Transcribe the full listing so that each line reads as it does in the original.

^^^^

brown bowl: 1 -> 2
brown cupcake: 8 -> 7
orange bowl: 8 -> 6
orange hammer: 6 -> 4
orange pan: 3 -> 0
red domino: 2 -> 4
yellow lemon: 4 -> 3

^^^^

◆ **Response to the task**
brown bowl: 1 -> 2
brown cupcake: 8 -> 7
orange bowl: 8 -> 6
orange hammer: 6 -> 4
orange pan: 3 -> 0
red domino: 2 -> 4
yellow lemon: 4 -> 3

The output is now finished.